[[ INFORMATION GIVEN, beginning ]]

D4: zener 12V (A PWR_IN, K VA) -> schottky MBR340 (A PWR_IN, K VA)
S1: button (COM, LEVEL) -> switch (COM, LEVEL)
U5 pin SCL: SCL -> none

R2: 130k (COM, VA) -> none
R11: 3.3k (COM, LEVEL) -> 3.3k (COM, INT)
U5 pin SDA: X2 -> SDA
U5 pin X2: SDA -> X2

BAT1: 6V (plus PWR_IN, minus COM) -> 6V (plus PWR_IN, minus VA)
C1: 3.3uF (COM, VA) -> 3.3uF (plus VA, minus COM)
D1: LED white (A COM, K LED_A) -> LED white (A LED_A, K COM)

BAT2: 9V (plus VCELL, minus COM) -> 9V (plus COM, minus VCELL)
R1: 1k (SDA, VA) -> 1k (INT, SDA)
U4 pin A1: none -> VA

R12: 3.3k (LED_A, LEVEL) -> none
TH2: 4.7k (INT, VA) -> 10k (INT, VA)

[[ INFORMATION GIVEN, end ]]
[[ INFORMATION GIVEN, beginning ]]

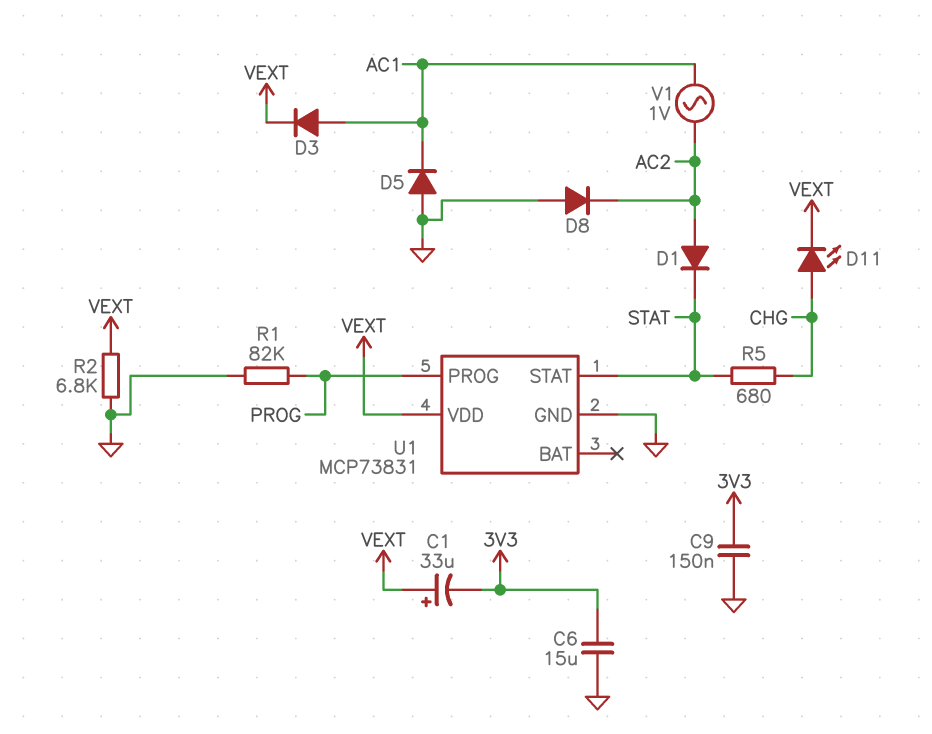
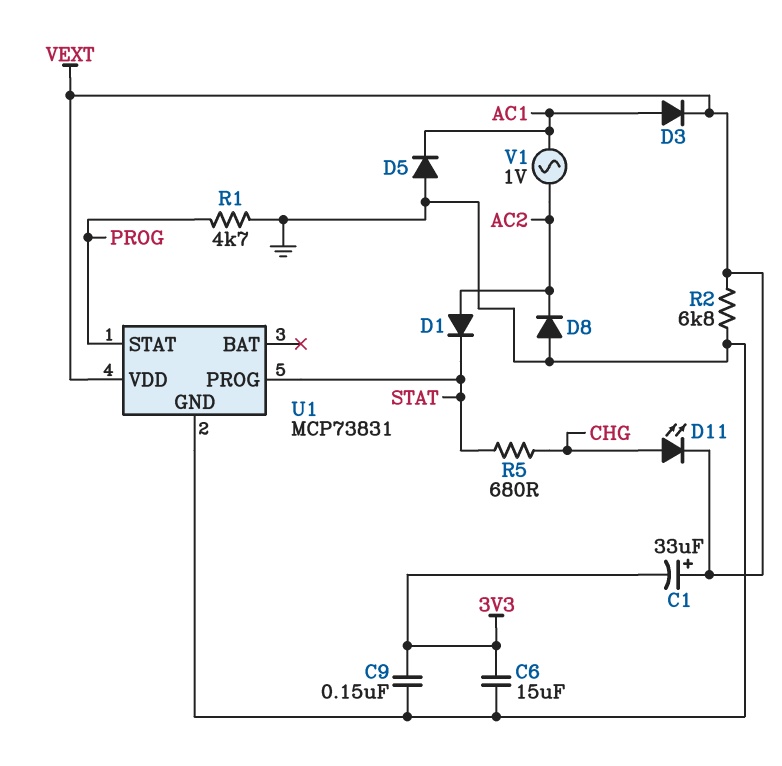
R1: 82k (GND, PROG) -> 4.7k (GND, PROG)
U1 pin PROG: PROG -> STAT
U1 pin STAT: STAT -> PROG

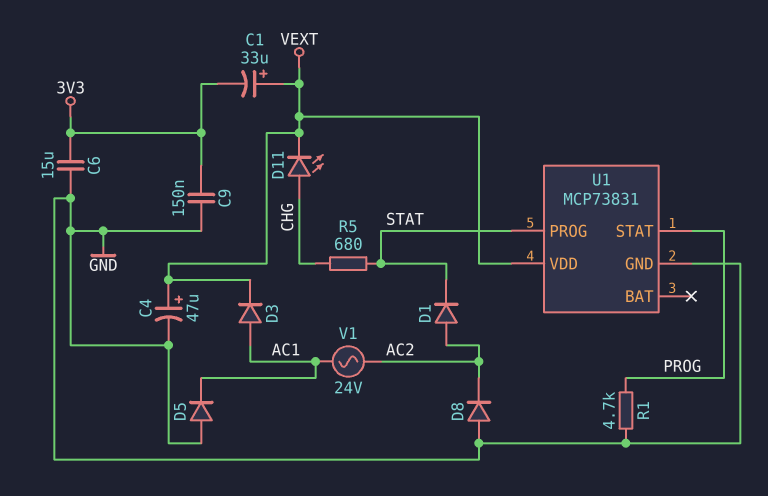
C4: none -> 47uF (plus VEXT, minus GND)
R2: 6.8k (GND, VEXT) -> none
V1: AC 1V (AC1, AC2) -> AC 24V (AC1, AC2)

[[ INFORMATION GIVEN, end ]]
[[ INFORMATION GIVEN, beginning ]]

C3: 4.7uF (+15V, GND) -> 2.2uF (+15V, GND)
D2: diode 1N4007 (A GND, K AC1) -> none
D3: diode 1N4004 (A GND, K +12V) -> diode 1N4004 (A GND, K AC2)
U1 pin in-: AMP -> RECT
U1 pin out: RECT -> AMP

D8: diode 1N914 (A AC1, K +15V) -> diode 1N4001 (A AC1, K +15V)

[[ INFORMATION GIVEN, end ]]

• [EXERCISE PROMPT]:
Which lines of the listing contain the string "diode"? Copy each of them.

• [FINISHED TASK]:
D2: diode 1N4007 (A GND, K AC1) -> none
D3: diode 1N4004 (A GND, K +12V) -> diode 1N4004 (A GND, K AC2)
D8: diode 1N914 (A AC1, K +15V) -> diode 1N4001 (A AC1, K +15V)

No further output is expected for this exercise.